INPUT FOR THIS TASK Start Marker

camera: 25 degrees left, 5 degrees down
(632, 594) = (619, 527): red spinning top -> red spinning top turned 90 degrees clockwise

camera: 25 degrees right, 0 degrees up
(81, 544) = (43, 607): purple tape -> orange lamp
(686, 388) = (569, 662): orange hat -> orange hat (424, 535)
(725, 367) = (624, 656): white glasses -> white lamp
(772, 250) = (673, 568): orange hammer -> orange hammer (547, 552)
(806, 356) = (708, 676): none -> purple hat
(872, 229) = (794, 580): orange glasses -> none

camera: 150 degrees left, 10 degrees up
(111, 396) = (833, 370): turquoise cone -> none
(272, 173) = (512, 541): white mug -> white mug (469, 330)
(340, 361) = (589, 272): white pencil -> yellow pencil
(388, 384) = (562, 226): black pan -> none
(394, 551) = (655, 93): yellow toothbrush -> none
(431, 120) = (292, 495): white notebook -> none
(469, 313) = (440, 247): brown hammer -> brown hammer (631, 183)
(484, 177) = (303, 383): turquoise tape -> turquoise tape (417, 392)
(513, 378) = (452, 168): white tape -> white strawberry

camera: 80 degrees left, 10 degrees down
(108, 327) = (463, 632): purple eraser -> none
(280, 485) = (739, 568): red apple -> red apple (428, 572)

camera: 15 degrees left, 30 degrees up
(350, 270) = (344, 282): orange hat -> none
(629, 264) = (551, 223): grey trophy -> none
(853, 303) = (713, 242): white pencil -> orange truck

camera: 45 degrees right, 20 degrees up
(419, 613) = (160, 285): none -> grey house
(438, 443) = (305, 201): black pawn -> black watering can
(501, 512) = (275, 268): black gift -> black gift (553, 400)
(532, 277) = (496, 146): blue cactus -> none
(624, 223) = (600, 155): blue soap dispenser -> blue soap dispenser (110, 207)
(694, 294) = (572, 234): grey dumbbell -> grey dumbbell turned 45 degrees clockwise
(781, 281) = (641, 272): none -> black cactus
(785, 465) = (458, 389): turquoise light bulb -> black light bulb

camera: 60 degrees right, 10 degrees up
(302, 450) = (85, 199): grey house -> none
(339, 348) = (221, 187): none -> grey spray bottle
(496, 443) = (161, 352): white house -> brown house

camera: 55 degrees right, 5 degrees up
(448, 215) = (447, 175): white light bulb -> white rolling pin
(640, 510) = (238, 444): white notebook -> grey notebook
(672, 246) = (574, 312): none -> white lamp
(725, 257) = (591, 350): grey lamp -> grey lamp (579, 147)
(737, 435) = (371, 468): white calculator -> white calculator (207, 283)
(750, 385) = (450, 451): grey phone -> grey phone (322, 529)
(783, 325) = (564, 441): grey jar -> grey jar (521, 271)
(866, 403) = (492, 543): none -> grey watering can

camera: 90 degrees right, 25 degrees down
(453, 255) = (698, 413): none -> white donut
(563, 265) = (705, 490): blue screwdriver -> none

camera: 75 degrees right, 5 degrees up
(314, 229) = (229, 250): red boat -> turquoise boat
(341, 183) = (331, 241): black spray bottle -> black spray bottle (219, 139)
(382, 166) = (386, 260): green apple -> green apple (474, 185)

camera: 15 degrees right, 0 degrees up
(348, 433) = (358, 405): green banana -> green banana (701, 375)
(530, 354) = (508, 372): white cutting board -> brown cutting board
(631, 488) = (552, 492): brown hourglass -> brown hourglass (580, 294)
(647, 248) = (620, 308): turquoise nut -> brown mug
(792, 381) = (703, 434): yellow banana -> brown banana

INPUT FOR THIS TASK End Marker

§ **PROBLEM TO WORK ON**
Every record above needs to be repeated word for word.

§ **WRITTEN RESPONSE**
camera: 25 degrees left, 5 degrees down
(632, 594) = (619, 527): red spinning top -> red spinning top turned 90 degrees clockwise

camera: 25 degrees right, 0 degrees up
(81, 544) = (43, 607): purple tape -> orange lamp
(686, 388) = (569, 662): orange hat -> orange hat (424, 535)
(725, 367) = (624, 656): white glasses -> white lamp
(772, 250) = (673, 568): orange hammer -> orange hammer (547, 552)
(806, 356) = (708, 676): none -> purple hat
(872, 229) = (794, 580): orange glasses -> none

camera: 150 degrees left, 10 degrees up
(111, 396) = (833, 370): turquoise cone -> none
(272, 173) = (512, 541): white mug -> white mug (469, 330)
(340, 361) = (589, 272): white pencil -> yellow pencil
(388, 384) = (562, 226): black pan -> none
(394, 551) = (655, 93): yellow toothbrush -> none
(431, 120) = (292, 495): white notebook -> none
(469, 313) = (440, 247): brown hammer -> brown hammer (631, 183)
(484, 177) = (303, 383): turquoise tape -> turquoise tape (417, 392)
(513, 378) = (452, 168): white tape -> white strawberry

camera: 80 degrees left, 10 degrees down
(108, 327) = (463, 632): purple eraser -> none
(280, 485) = (739, 568): red apple -> red apple (428, 572)

camera: 15 degrees left, 30 degrees up
(350, 270) = (344, 282): orange hat -> none
(629, 264) = (551, 223): grey trophy -> none
(853, 303) = (713, 242): white pencil -> orange truck

camera: 45 degrees right, 20 degrees up
(419, 613) = (160, 285): none -> grey house
(438, 443) = (305, 201): black pawn -> black watering can
(501, 512) = (275, 268): black gift -> black gift (553, 400)
(532, 277) = (496, 146): blue cactus -> none
(624, 223) = (600, 155): blue soap dispenser -> blue soap dispenser (110, 207)
(694, 294) = (572, 234): grey dumbbell -> grey dumbbell turned 45 degrees clockwise
(781, 281) = (641, 272): none -> black cactus
(785, 465) = (458, 389): turquoise light bulb -> black light bulb

camera: 60 degrees right, 10 degrees up
(302, 450) = (85, 199): grey house -> none
(339, 348) = (221, 187): none -> grey spray bottle
(496, 443) = (161, 352): white house -> brown house

camera: 55 degrees right, 5 degrees up
(448, 215) = (447, 175): white light bulb -> white rolling pin
(640, 510) = (238, 444): white notebook -> grey notebook
(672, 246) = (574, 312): none -> white lamp
(725, 257) = (591, 350): grey lamp -> grey lamp (579, 147)
(737, 435) = (371, 468): white calculator -> white calculator (207, 283)
(750, 385) = (450, 451): grey phone -> grey phone (322, 529)
(783, 325) = (564, 441): grey jar -> grey jar (521, 271)
(866, 403) = (492, 543): none -> grey watering can

camera: 90 degrees right, 25 degrees down
(453, 255) = (698, 413): none -> white donut
(563, 265) = (705, 490): blue screwdriver -> none

camera: 75 degrees right, 5 degrees up
(314, 229) = (229, 250): red boat -> turquoise boat
(341, 183) = (331, 241): black spray bottle -> black spray bottle (219, 139)
(382, 166) = (386, 260): green apple -> green apple (474, 185)

camera: 15 degrees right, 0 degrees up
(348, 433) = (358, 405): green banana -> green banana (701, 375)
(530, 354) = (508, 372): white cutting board -> brown cutting board
(631, 488) = (552, 492): brown hourglass -> brown hourglass (580, 294)
(647, 248) = (620, 308): turquoise nut -> brown mug
(792, 381) = (703, 434): yellow banana -> brown banana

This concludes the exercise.